[Data shown Boundary: Start]

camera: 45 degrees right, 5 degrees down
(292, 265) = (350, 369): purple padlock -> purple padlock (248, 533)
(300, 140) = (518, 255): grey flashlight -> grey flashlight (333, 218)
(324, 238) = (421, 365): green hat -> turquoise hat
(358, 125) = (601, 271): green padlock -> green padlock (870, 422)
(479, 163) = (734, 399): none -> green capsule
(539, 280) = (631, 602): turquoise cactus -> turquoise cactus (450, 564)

[Data shown Boundary: End]
[Data shown Boundary: Start]

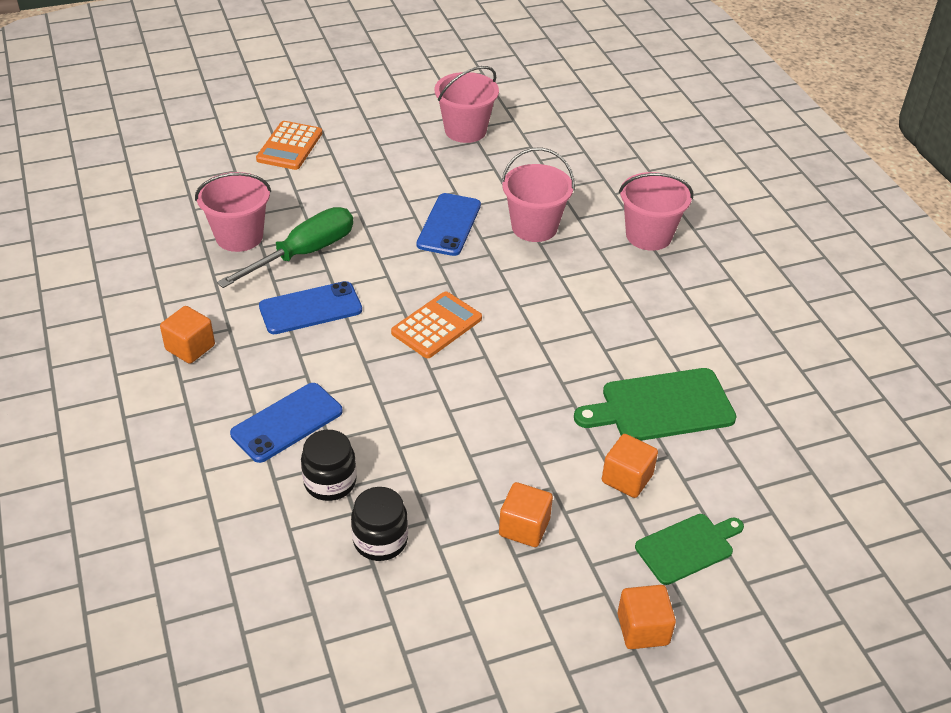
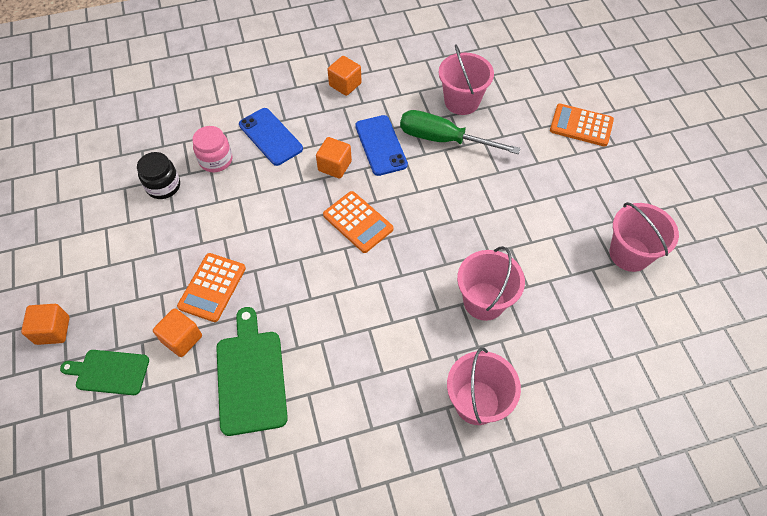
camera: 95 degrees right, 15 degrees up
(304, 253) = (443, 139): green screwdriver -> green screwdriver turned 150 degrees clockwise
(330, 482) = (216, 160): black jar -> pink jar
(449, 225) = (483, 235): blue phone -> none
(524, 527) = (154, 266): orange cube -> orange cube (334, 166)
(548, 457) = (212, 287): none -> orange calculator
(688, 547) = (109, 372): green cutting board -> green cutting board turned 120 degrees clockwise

[Data shown Boundary: End]

#### Your assignment
Take the records above and return, word for word, only the lines that fall from the line with "(358, 125) = (601, 271): green" to the line with "(539, 280) = (631, 602): turquoise", both of them included.

#### Reply to the task
(358, 125) = (601, 271): green padlock -> green padlock (870, 422)
(479, 163) = (734, 399): none -> green capsule
(539, 280) = (631, 602): turquoise cactus -> turquoise cactus (450, 564)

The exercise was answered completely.